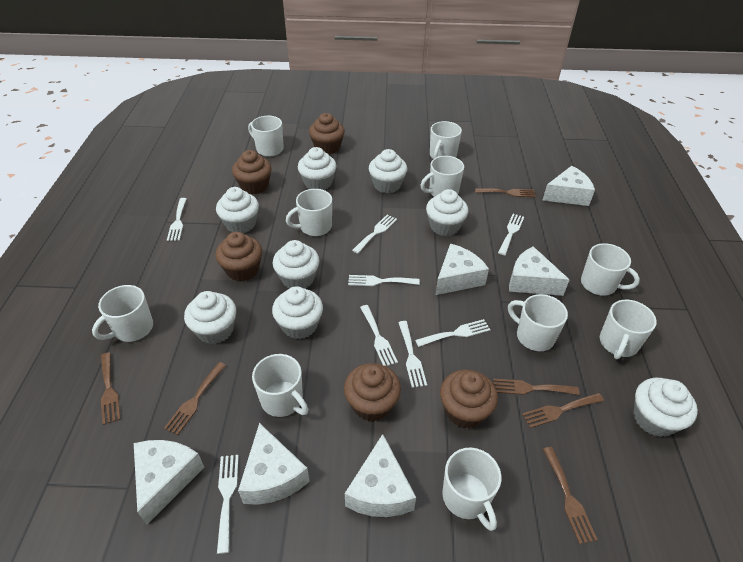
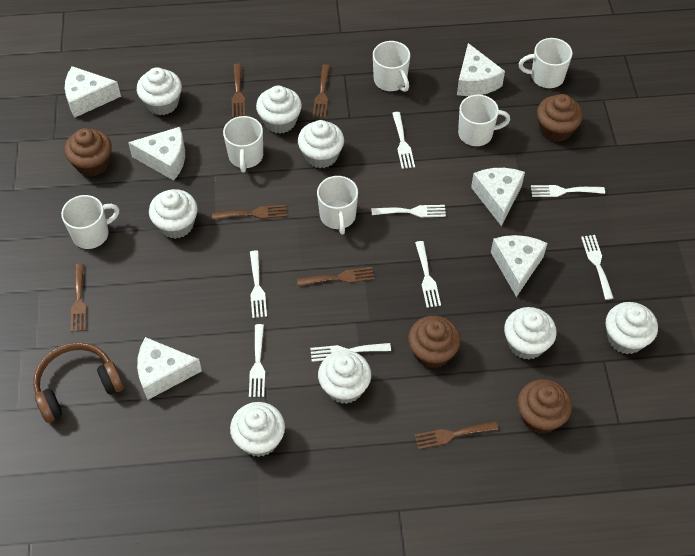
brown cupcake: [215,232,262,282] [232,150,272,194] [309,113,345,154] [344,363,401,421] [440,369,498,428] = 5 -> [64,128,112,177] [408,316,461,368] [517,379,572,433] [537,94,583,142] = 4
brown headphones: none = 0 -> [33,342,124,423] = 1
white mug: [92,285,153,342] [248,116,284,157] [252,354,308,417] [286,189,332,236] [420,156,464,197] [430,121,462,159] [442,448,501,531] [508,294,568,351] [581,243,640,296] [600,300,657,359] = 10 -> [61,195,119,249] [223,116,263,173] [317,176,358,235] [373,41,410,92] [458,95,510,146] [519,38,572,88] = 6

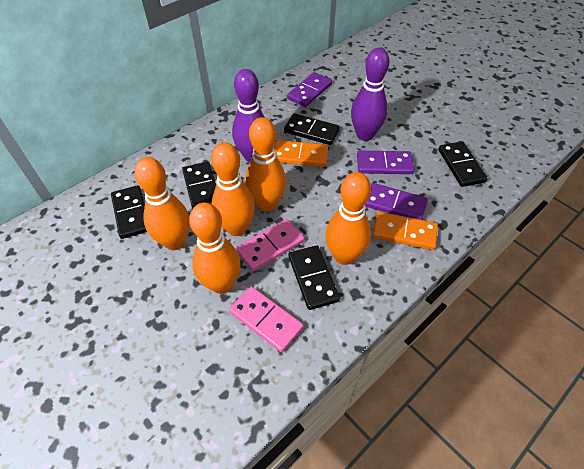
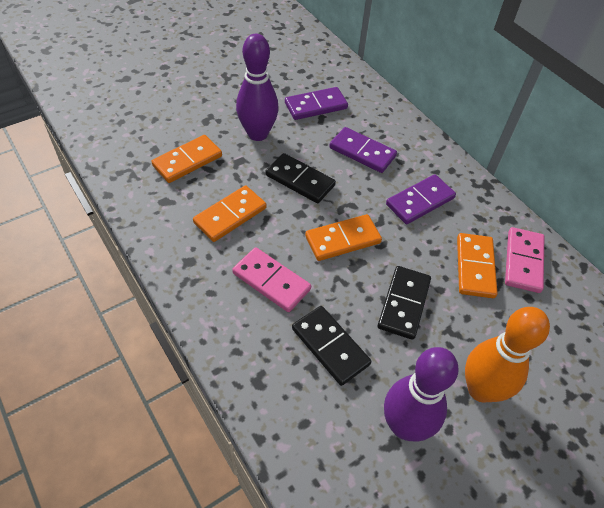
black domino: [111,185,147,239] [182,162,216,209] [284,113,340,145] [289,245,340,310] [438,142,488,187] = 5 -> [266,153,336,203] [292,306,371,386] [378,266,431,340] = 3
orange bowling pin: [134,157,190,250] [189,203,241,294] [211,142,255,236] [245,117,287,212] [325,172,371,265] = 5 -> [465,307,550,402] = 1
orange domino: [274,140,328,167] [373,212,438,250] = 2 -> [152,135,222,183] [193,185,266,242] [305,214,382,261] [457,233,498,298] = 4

------------------------------

■ What the task requires: Reproduce the final stretch of the data above: every line from the one holding "orange bowling pin: [134,157,190,250]" through the end, inclusive, exactly as written and nothing else.

■ Your solution:
orange bowling pin: [134,157,190,250] [189,203,241,294] [211,142,255,236] [245,117,287,212] [325,172,371,265] = 5 -> [465,307,550,402] = 1
orange domino: [274,140,328,167] [373,212,438,250] = 2 -> [152,135,222,183] [193,185,266,242] [305,214,382,261] [457,233,498,298] = 4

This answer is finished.